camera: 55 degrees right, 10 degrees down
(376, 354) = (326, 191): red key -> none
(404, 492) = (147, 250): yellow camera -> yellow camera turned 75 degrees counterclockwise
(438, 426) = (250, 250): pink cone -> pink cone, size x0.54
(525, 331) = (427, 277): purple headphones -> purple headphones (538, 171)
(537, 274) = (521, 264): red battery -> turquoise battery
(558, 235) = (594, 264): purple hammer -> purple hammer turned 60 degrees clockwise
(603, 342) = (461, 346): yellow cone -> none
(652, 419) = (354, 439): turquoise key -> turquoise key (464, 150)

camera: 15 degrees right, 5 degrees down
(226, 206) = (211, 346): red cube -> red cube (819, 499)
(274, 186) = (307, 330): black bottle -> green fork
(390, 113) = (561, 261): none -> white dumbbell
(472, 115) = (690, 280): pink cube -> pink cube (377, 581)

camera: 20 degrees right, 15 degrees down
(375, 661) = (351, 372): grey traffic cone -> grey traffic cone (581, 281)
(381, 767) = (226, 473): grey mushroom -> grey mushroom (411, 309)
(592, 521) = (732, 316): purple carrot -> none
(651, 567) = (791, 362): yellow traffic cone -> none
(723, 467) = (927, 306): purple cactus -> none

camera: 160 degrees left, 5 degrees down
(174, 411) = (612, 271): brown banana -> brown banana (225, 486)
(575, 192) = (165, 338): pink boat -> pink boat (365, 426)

+ + +

Assignment:
All the lines above need to be retyped exactly, with nothing left out.

Written answer:
camera: 55 degrees right, 10 degrees down
(376, 354) = (326, 191): red key -> none
(404, 492) = (147, 250): yellow camera -> yellow camera turned 75 degrees counterclockwise
(438, 426) = (250, 250): pink cone -> pink cone, size x0.54
(525, 331) = (427, 277): purple headphones -> purple headphones (538, 171)
(537, 274) = (521, 264): red battery -> turquoise battery
(558, 235) = (594, 264): purple hammer -> purple hammer turned 60 degrees clockwise
(603, 342) = (461, 346): yellow cone -> none
(652, 419) = (354, 439): turquoise key -> turquoise key (464, 150)

camera: 15 degrees right, 5 degrees down
(226, 206) = (211, 346): red cube -> red cube (819, 499)
(274, 186) = (307, 330): black bottle -> green fork
(390, 113) = (561, 261): none -> white dumbbell
(472, 115) = (690, 280): pink cube -> pink cube (377, 581)

camera: 20 degrees right, 15 degrees down
(375, 661) = (351, 372): grey traffic cone -> grey traffic cone (581, 281)
(381, 767) = (226, 473): grey mushroom -> grey mushroom (411, 309)
(592, 521) = (732, 316): purple carrot -> none
(651, 567) = (791, 362): yellow traffic cone -> none
(723, 467) = (927, 306): purple cactus -> none

camera: 160 degrees left, 5 degrees down
(174, 411) = (612, 271): brown banana -> brown banana (225, 486)
(575, 192) = (165, 338): pink boat -> pink boat (365, 426)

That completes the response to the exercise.